TASK TO CARRY OUT: Copy, word for word, the lines below from the one containing "purple cross: (273, 201)" up to and including the one containing "gray ellipse: (238, 339)", with pictures left out.

-------- EXTRACTED INFORMATION --------

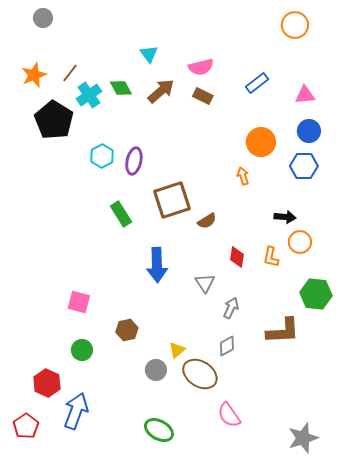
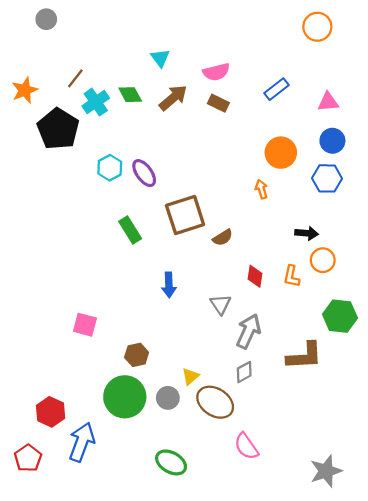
orange star: (34, 75) -> (25, 90), moved
purple ellipse: (134, 161) -> (144, 173), turned -48
blue arrow: (157, 265) -> (169, 285), size x0.7
gray arrow: (231, 308) -> (249, 331), size x1.5
green circle: (82, 350) -> (125, 397), moved, size x1.8

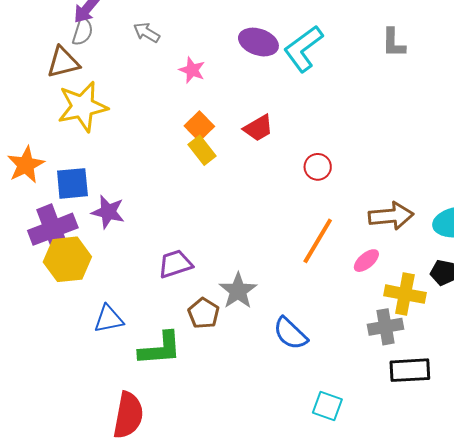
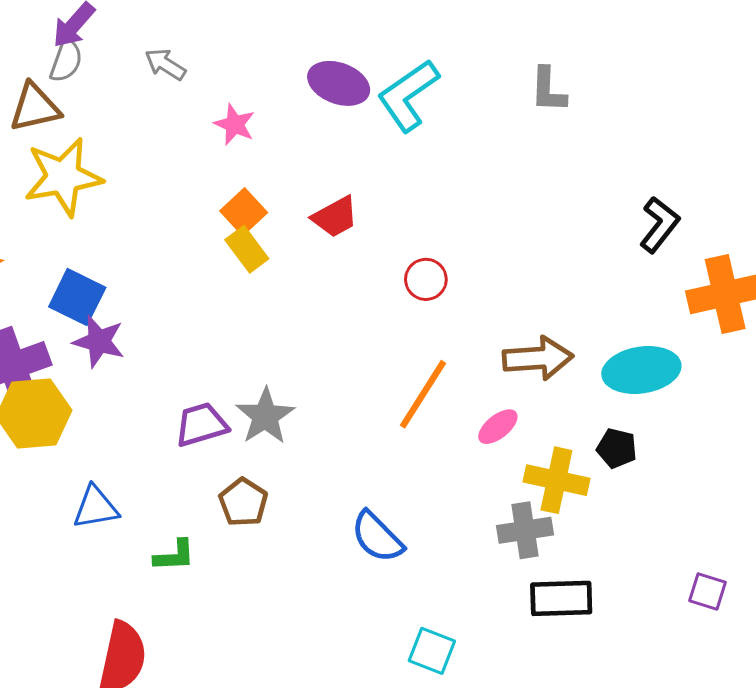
blue square: (72, 183) -> (77, 297), moved, turned 30
gray star: (238, 291) -> (265, 416), moved
green L-shape: (160, 349) -> (174, 556), size x0.6

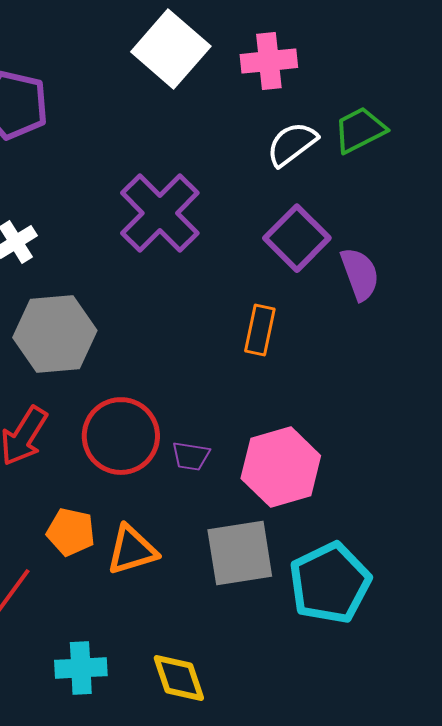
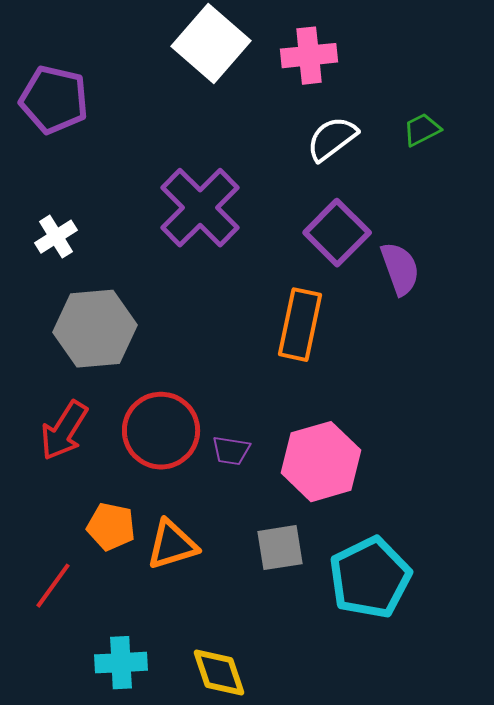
green trapezoid: (360, 130) -> (422, 130), moved, size x0.7
orange rectangle: (260, 330) -> (300, 325), size x1.4
gray square: (240, 553) -> (280, 548), size x0.7

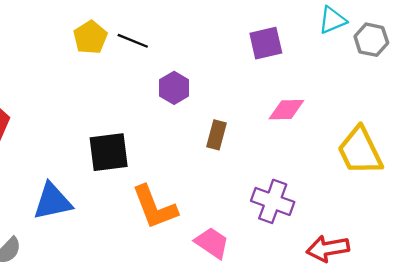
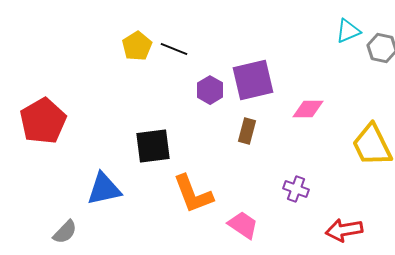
purple square: (266, 43) -> (253, 80), moved, size x1.4
purple cross: (273, 201) -> (296, 189), size x0.7

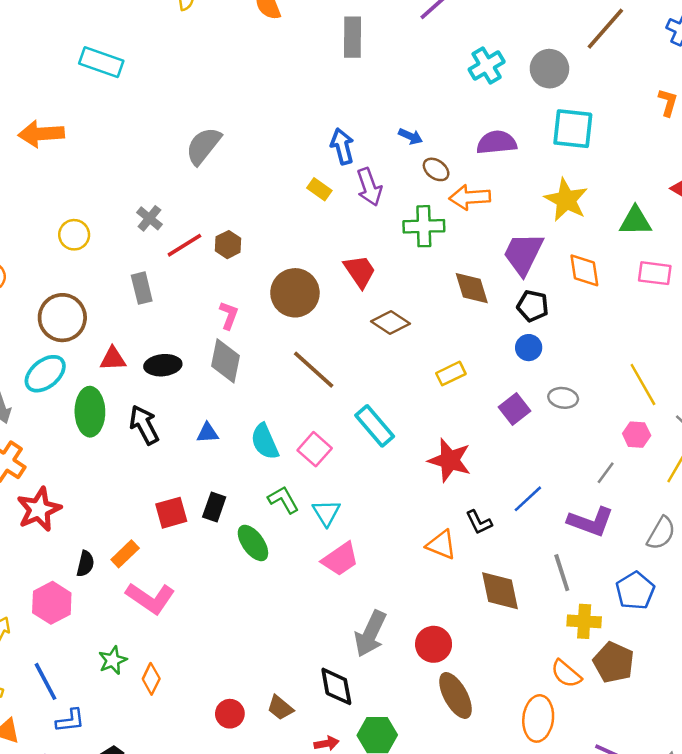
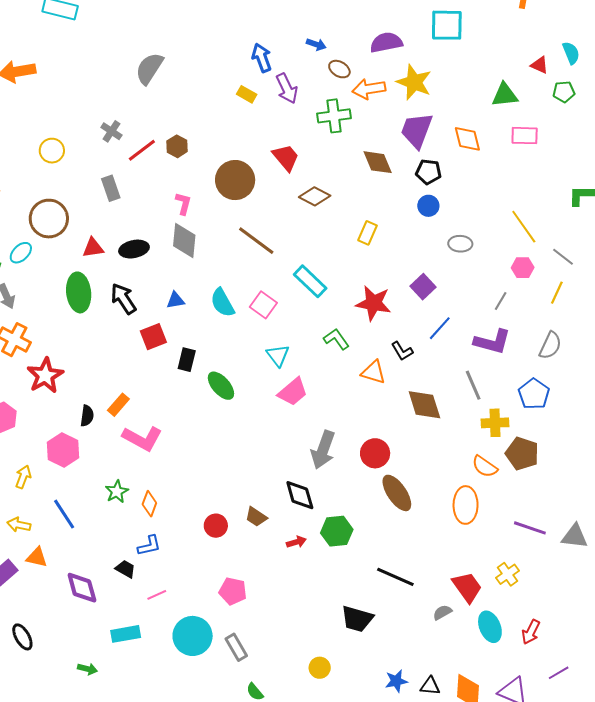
yellow star: (566, 200) -> (414, 82), moved
cyan ellipse: (45, 374) -> (21, 253), moved, size x0.7
yellow rectangle: (451, 374) -> (368, 233), turned -35
purple square: (515, 409) -> (423, 287), moved
green L-shape: (283, 500) -> (336, 339), moved
red square: (171, 513) -> (153, 337), moved
blue L-shape: (70, 721) -> (149, 546), moved

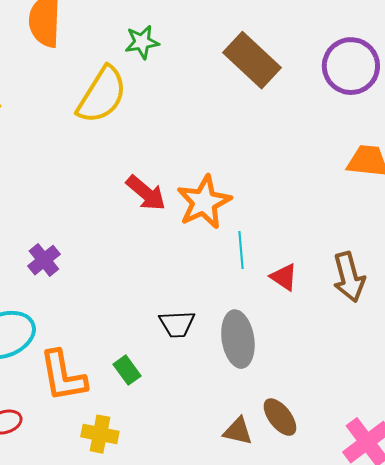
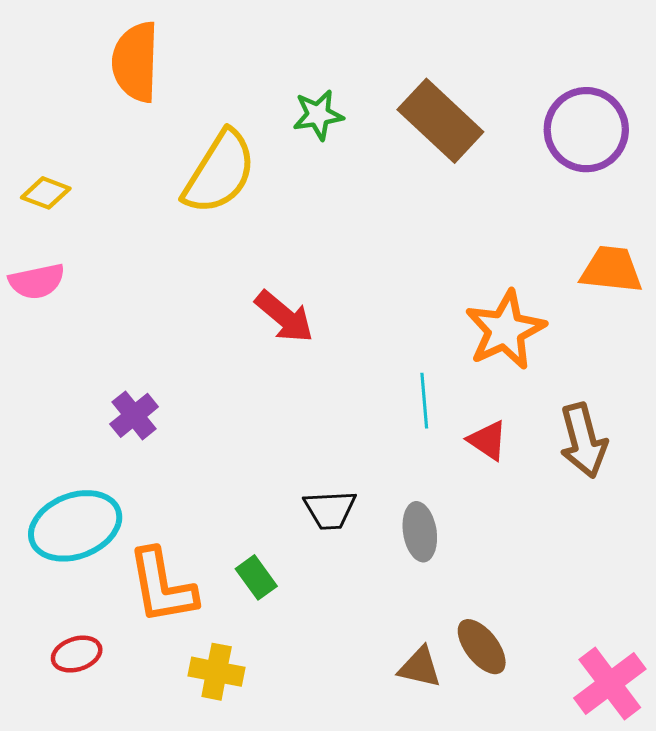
green star: (142, 42) -> (318, 115), moved
orange star: (204, 202) -> (505, 330), moved
gray ellipse: (238, 339) -> (420, 532), size x0.7

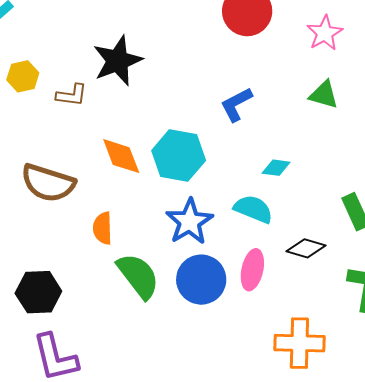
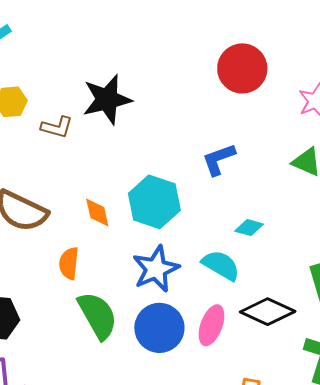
orange diamond: (121, 156) -> (97, 212), moved, size x0.7
black diamond: (306, 248) -> (268, 312), size x1.4

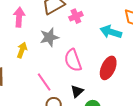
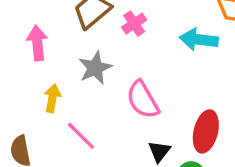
red ellipse: (108, 68) -> (206, 131), moved
pink line: (44, 82) -> (81, 136), moved

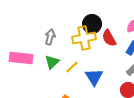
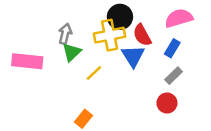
green triangle: (52, 62) -> (72, 52), moved
blue triangle: (94, 77) -> (133, 56), moved

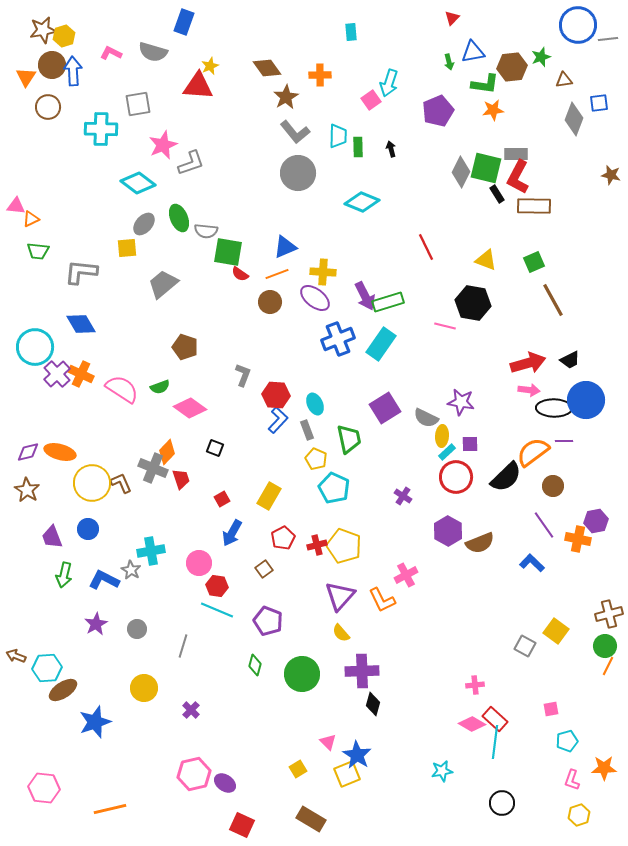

--------

FINAL ANSWER:
purple cross: (273, 201) -> (296, 189), size x0.7

yellow star: (566, 200) -> (414, 82), moved
cyan ellipse: (45, 374) -> (21, 253), moved, size x0.7
yellow rectangle: (451, 374) -> (368, 233), turned -35
purple square: (515, 409) -> (423, 287), moved
green L-shape: (283, 500) -> (336, 339), moved
red square: (171, 513) -> (153, 337), moved
blue L-shape: (70, 721) -> (149, 546), moved

green star: (142, 42) -> (318, 115), moved
orange star: (204, 202) -> (505, 330), moved
gray ellipse: (238, 339) -> (420, 532), size x0.7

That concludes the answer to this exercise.